:: THE TASK ::
Can you convert every line of the records below into a Markdown table with the columns "Row" and "Record line", numbering the rows and skipping blank lines? Leave the pictures out of the table.

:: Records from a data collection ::
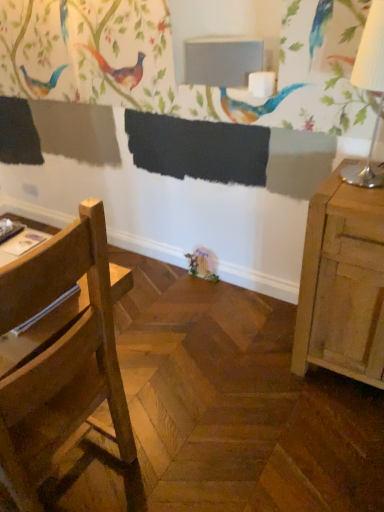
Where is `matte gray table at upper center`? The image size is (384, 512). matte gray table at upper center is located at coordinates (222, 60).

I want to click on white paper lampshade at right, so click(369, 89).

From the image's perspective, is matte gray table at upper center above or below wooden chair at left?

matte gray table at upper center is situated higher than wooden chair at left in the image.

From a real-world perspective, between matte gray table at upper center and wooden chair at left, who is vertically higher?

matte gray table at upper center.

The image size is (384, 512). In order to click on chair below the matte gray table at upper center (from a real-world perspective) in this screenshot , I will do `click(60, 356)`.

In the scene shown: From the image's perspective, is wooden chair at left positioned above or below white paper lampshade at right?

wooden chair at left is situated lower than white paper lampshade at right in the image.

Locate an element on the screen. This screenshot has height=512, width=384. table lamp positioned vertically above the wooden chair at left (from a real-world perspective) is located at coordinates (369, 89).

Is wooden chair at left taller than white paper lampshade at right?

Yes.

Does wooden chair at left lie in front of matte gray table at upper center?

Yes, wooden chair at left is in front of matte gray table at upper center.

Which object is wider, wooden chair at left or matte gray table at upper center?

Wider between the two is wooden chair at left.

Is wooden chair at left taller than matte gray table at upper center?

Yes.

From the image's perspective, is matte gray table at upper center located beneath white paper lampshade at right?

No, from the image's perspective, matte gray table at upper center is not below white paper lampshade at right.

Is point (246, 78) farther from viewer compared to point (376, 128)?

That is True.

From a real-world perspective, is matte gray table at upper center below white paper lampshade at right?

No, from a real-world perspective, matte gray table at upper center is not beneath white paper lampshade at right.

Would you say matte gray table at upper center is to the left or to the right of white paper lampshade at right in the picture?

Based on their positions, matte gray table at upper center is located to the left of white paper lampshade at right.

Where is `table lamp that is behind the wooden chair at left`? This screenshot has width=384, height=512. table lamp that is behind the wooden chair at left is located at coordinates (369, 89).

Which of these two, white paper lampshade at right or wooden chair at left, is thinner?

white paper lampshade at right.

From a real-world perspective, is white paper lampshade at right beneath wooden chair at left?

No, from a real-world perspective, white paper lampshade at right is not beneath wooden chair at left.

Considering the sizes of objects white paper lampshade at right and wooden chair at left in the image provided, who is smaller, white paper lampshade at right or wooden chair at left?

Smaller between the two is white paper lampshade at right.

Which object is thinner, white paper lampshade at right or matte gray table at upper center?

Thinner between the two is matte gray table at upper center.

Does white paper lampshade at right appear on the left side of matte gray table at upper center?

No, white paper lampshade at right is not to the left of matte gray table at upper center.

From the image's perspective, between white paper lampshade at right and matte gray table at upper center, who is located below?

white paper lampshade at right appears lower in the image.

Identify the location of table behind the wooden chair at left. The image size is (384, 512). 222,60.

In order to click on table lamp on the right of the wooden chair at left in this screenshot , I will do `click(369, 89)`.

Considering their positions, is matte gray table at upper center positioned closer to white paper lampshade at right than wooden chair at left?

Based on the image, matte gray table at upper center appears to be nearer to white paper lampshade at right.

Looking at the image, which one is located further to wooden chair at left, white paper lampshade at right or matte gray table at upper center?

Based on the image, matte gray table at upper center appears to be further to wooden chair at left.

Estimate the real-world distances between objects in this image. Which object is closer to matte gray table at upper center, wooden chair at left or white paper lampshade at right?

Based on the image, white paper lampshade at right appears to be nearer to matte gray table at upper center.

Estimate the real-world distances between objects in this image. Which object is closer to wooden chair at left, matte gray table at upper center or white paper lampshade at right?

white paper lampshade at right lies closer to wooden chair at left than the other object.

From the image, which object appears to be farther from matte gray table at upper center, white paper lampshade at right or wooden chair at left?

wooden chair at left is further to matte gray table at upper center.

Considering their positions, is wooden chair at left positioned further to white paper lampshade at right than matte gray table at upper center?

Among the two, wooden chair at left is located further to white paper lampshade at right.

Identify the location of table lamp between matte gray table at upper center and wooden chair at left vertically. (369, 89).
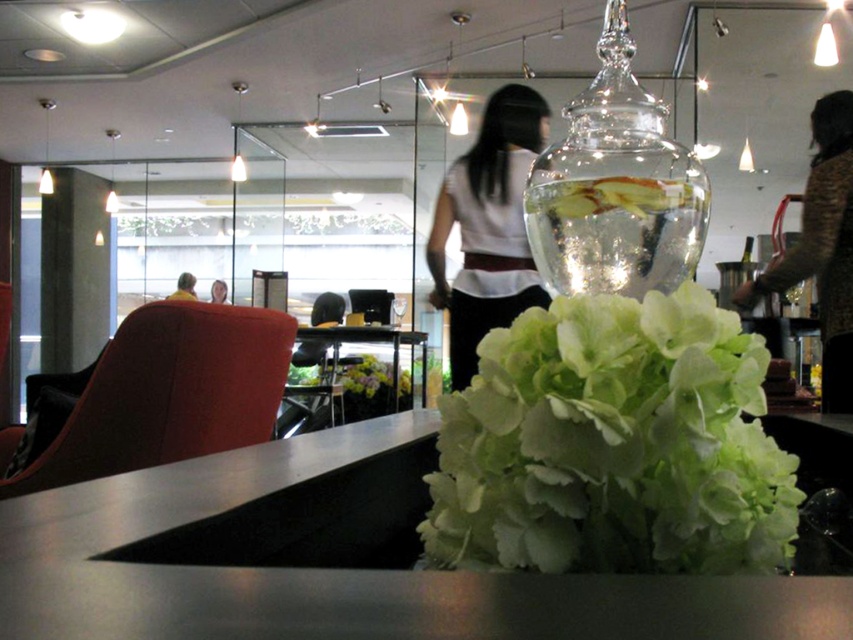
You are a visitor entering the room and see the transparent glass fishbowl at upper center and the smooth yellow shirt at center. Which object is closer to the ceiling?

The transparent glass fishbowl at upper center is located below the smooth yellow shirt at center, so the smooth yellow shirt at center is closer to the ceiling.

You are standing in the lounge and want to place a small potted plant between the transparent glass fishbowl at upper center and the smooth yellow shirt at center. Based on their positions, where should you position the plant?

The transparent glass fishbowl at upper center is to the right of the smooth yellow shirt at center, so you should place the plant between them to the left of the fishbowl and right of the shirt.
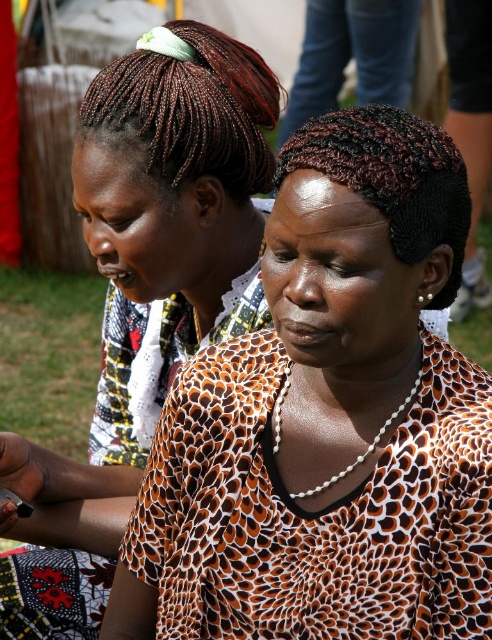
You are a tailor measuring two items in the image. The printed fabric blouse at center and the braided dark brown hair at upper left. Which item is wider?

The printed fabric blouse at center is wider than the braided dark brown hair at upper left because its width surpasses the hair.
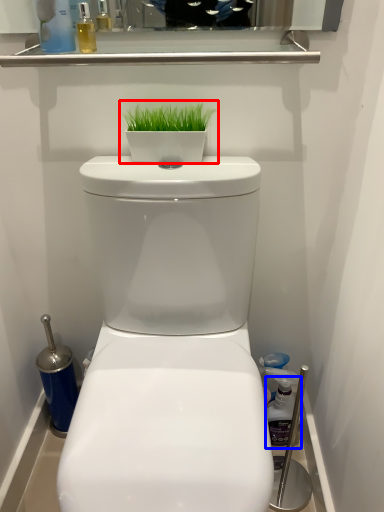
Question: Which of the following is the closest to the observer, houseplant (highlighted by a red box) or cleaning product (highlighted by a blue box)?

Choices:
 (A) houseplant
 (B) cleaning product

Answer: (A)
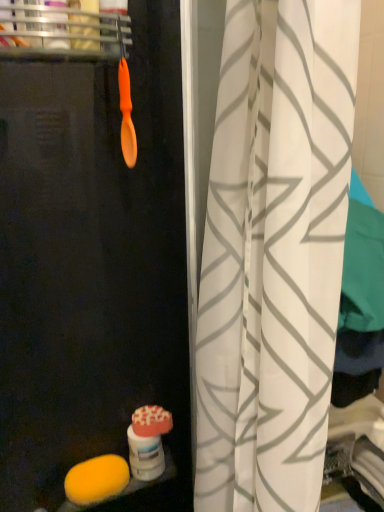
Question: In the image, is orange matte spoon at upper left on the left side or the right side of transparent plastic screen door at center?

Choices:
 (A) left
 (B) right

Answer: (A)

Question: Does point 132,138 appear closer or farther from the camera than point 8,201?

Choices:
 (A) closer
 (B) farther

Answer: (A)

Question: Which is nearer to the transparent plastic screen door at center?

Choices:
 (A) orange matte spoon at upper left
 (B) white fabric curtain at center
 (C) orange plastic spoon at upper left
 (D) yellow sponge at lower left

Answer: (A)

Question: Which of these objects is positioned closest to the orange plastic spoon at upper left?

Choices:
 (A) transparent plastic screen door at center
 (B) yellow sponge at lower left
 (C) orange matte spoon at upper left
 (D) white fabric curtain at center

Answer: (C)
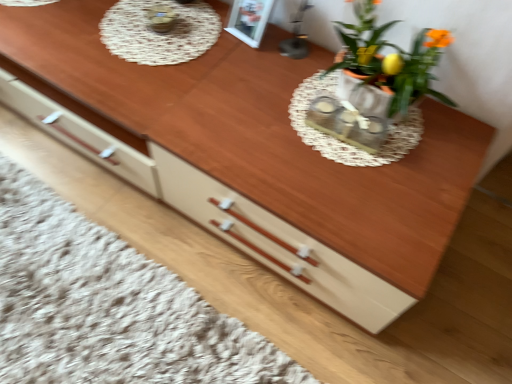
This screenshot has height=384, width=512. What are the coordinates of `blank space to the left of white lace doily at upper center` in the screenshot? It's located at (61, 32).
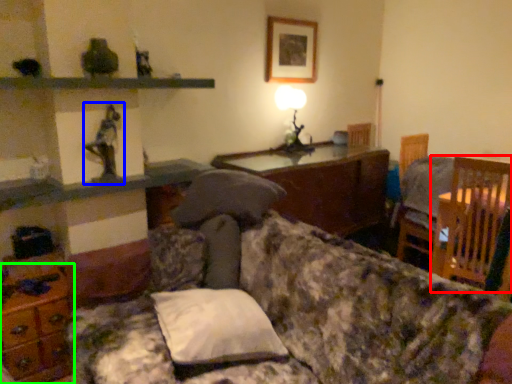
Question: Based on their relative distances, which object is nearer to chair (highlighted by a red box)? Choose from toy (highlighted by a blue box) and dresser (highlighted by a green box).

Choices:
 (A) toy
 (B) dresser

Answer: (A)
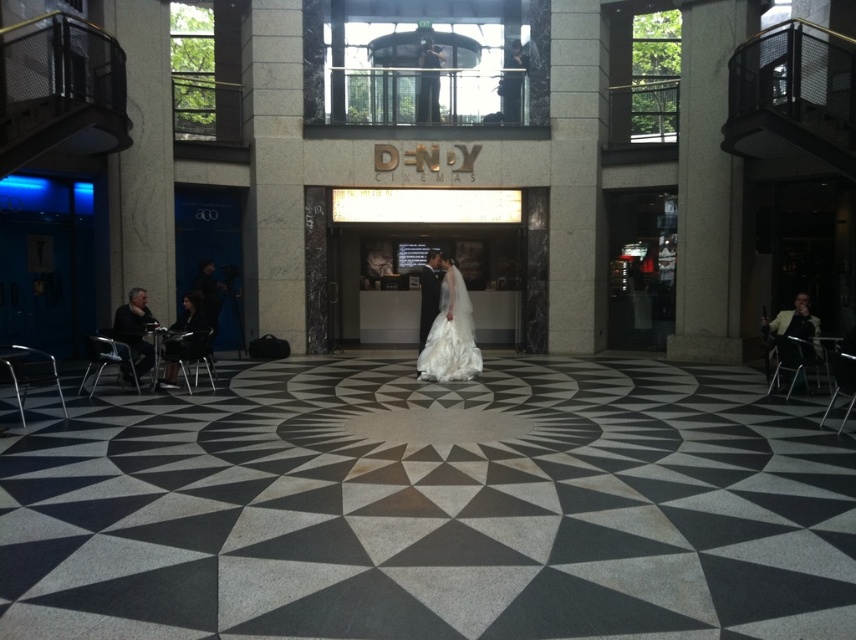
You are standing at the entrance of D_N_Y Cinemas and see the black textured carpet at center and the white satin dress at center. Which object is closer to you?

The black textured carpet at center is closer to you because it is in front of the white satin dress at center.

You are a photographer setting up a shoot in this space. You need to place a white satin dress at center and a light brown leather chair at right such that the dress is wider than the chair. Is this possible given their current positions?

:: TASK OUTPUT ::
| Row | Record line |
|---|---|
| 1 | Where is `matte gray table at upper center`? The image size is (384, 512). matte gray table at upper center is located at coordinates (222, 60). |
| 2 | I want to click on white paper lampshade at right, so click(369, 89). |
| 3 | From the image's perspective, is matte gray table at upper center above or below wooden chair at left? |
| 4 | matte gray table at upper center is situated higher than wooden chair at left in the image. |
| 5 | From a real-world perspective, between matte gray table at upper center and wooden chair at left, who is vertically higher? |
| 6 | matte gray table at upper center. |
| 7 | The image size is (384, 512). In order to click on chair below the matte gray table at upper center (from a real-world perspective) in this screenshot , I will do `click(60, 356)`. |
| 8 | In the scene shown: From the image's perspective, is wooden chair at left positioned above or below white paper lampshade at right? |
| 9 | wooden chair at left is situated lower than white paper lampshade at right in the image. |
| 10 | Locate an element on the screen. This screenshot has height=512, width=384. table lamp positioned vertically above the wooden chair at left (from a real-world perspective) is located at coordinates (369, 89). |
| 11 | Is wooden chair at left taller than white paper lampshade at right? |
| 12 | Yes. |
| 13 | Does wooden chair at left lie in front of matte gray table at upper center? |
| 14 | Yes, wooden chair at left is in front of matte gray table at upper center. |
| 15 | Which object is wider, wooden chair at left or matte gray table at upper center? |
| 16 | Wider between the two is wooden chair at left. |
| 17 | Is wooden chair at left taller than matte gray table at upper center? |
| 18 | Yes. |
| 19 | From the image's perspective, is matte gray table at upper center located beneath white paper lampshade at right? |
| 20 | No, from the image's perspective, matte gray table at upper center is not below white paper lampshade at right. |
| 21 | Is point (246, 78) farther from viewer compared to point (376, 128)? |
| 22 | That is True. |
| 23 | From a real-world perspective, is matte gray table at upper center below white paper lampshade at right? |
| 24 | No, from a real-world perspective, matte gray table at upper center is not beneath white paper lampshade at right. |
| 25 | Would you say matte gray table at upper center is to the left or to the right of white paper lampshade at right in the picture? |
| 26 | Based on their positions, matte gray table at upper center is located to the left of white paper lampshade at right. |
| 27 | Where is `table lamp that is behind the wooden chair at left`? This screenshot has width=384, height=512. table lamp that is behind the wooden chair at left is located at coordinates (369, 89). |
| 28 | Which of these two, white paper lampshade at right or wooden chair at left, is thinner? |
| 29 | white paper lampshade at right. |
| 30 | From a real-world perspective, is white paper lampshade at right beneath wooden chair at left? |
| 31 | No, from a real-world perspective, white paper lampshade at right is not beneath wooden chair at left. |
| 32 | Considering the sizes of objects white paper lampshade at right and wooden chair at left in the image provided, who is smaller, white paper lampshade at right or wooden chair at left? |
| 33 | Smaller between the two is white paper lampshade at right. |
| 34 | Which object is thinner, white paper lampshade at right or matte gray table at upper center? |
| 35 | Thinner between the two is matte gray table at upper center. |
| 36 | Does white paper lampshade at right appear on the left side of matte gray table at upper center? |
| 37 | No, white paper lampshade at right is not to the left of matte gray table at upper center. |
| 38 | From the image's perspective, between white paper lampshade at right and matte gray table at upper center, who is located below? |
| 39 | white paper lampshade at right appears lower in the image. |
| 40 | Identify the location of table behind the wooden chair at left. The image size is (384, 512). 222,60. |
| 41 | In order to click on table lamp on the right of the wooden chair at left in this screenshot , I will do `click(369, 89)`. |
| 42 | Considering their positions, is matte gray table at upper center positioned closer to white paper lampshade at right than wooden chair at left? |
| 43 | Based on the image, matte gray table at upper center appears to be nearer to white paper lampshade at right. |
| 44 | Looking at the image, which one is located further to wooden chair at left, white paper lampshade at right or matte gray table at upper center? |
| 45 | Based on the image, matte gray table at upper center appears to be further to wooden chair at left. |
| 46 | Estimate the real-world distances between objects in this image. Which object is closer to matte gray table at upper center, wooden chair at left or white paper lampshade at right? |
| 47 | Based on the image, white paper lampshade at right appears to be nearer to matte gray table at upper center. |
| 48 | Estimate the real-world distances between objects in this image. Which object is closer to wooden chair at left, matte gray table at upper center or white paper lampshade at right? |
| 49 | white paper lampshade at right lies closer to wooden chair at left than the other object. |
| 50 | From the image, which object appears to be farther from matte gray table at upper center, white paper lampshade at right or wooden chair at left? |
| 51 | wooden chair at left is further to matte gray table at upper center. |
| 52 | Considering their positions, is wooden chair at left positioned further to white paper lampshade at right than matte gray table at upper center? |
| 53 | Among the two, wooden chair at left is located further to white paper lampshade at right. |
| 54 | Identify the location of table lamp between matte gray table at upper center and wooden chair at left vertically. (369, 89). |
| 55 | You are a visitor entering the room and see the transparent glass fishbowl at upper center and the smooth yellow shirt at center. Which object is closer to the ceiling? |
| 56 | The transparent glass fishbowl at upper center is located below the smooth yellow shirt at center, so the smooth yellow shirt at center is closer to the ceiling. |
| 57 | You are standing in the lounge and want to place a small potted plant between the transparent glass fishbowl at upper center and the smooth yellow shirt at center. Based on their positions, where should you position the plant? |
| 58 | The transparent glass fishbowl at upper center is to the right of the smooth yellow shirt at center, so you should place the plant between them to the left of the fishbowl and right of the shirt. |
| 59 | You are a tailor measuring two items in the image. The printed fabric blouse at center and the braided dark brown hair at upper left. Which item is wider? |
| 60 | The printed fabric blouse at center is wider than the braided dark brown hair at upper left because its width surpasses the hair. |
| 61 | Question: Which of the following is the closest to the observer, houseplant (highlighted by a red box) or cleaning product (highlighted by a blue box)? |
| 62 | Choices: |
| 63 |  (A) houseplant |
| 64 |  (B) cleaning product |
| 65 | Answer: (A) |
| 66 | Question: In the image, is orange matte spoon at upper left on the left side or the right side of transparent plastic screen door at center? |
| 67 | Choices: |
| 68 |  (A) left |
| 69 |  (B) right |
| 70 | Answer: (A) |
| 71 | Question: Does point 132,138 appear closer or farther from the camera than point 8,201? |
| 72 | Choices: |
| 73 |  (A) closer |
| 74 |  (B) farther |
| 75 | Answer: (A) |
| 76 | Question: Which is nearer to the transparent plastic screen door at center? |
| 77 | Choices: |
| 78 |  (A) orange matte spoon at upper left |
| 79 |  (B) white fabric curtain at center |
| 80 |  (C) orange plastic spoon at upper left |
| 81 |  (D) yellow sponge at lower left |
| 82 | Answer: (A) |
| 83 | Question: Which of these objects is positioned closest to the orange plastic spoon at upper left? |
| 84 | Choices: |
| 85 |  (A) transparent plastic screen door at center |
| 86 |  (B) yellow sponge at lower left |
| 87 |  (C) orange matte spoon at upper left |
| 88 |  (D) white fabric curtain at center |
| 89 | Answer: (C) |
| 90 | This screenshot has height=384, width=512. What are the coordinates of `blank space to the left of white lace doily at upper center` in the screenshot? It's located at (61, 32). |
| 91 | Question: Based on their relative distances, which object is nearer to chair (highlighted by a red box)? Choose from toy (highlighted by a blue box) and dresser (highlighted by a green box). |
| 92 | Choices: |
| 93 |  (A) toy |
| 94 |  (B) dresser |
| 95 | Answer: (A) |
| 96 | You are standing at the entrance of D_N_Y Cinemas and see the black textured carpet at center and the white satin dress at center. Which object is closer to you? |
| 97 | The black textured carpet at center is closer to you because it is in front of the white satin dress at center. |
| 98 | You are a photographer setting up a shoot in this space. You need to place a white satin dress at center and a light brown leather chair at right such that the dress is wider than the chair. Is this possible given their current positions? |